Goal of the exercise. Restate exactly, and only, the lines spanning from the one with "cyan 1x1 brick [419,541,452,575]" to the end of the records below.

Source information.
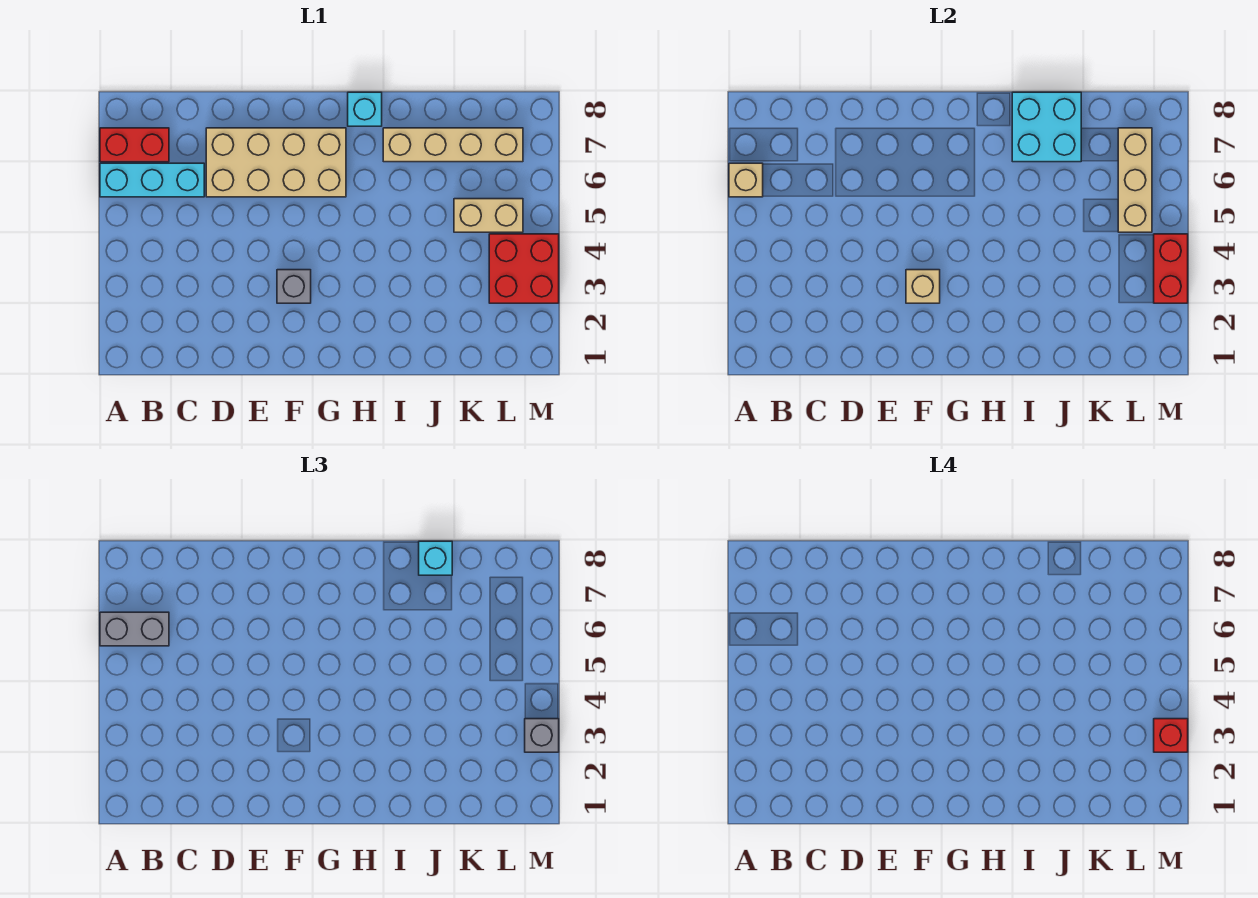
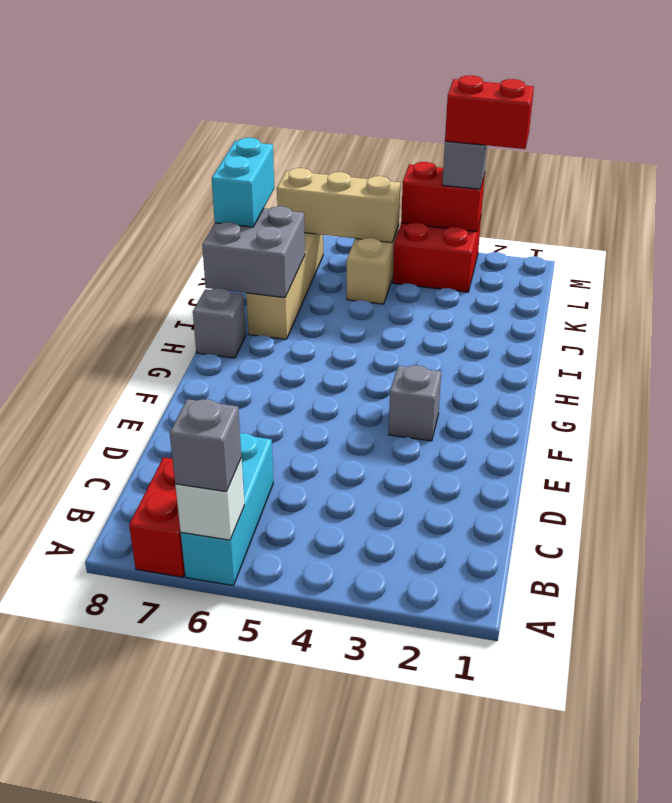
tan 1x1 brick [729,163,763,197] -> white 1x1 brick [175,458,244,540]
grey 1x2 brick [100,612,169,646] -> grey 1x1 brick [170,399,241,492]
tan 2x4 brick [206,128,346,197] -> none
tan 1x1 brick [906,270,940,303] -> none
cyan 1x1 brick [348,92,382,126] -> grey 1x1 brick [193,288,246,358]
cyan 2x2 brick [1012,92,1081,162] -> grey 2x2 brick [202,206,305,298]
cyan 1x1 brick [419,541,452,575] -> cyan 1x2 brick [212,138,274,227]
red 1x1 brick [1154,719,1188,752] -> red 1x2 brick [445,75,534,149]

Response.
cyan 1x1 brick [419,541,452,575] -> cyan 1x2 brick [212,138,274,227]
red 1x1 brick [1154,719,1188,752] -> red 1x2 brick [445,75,534,149]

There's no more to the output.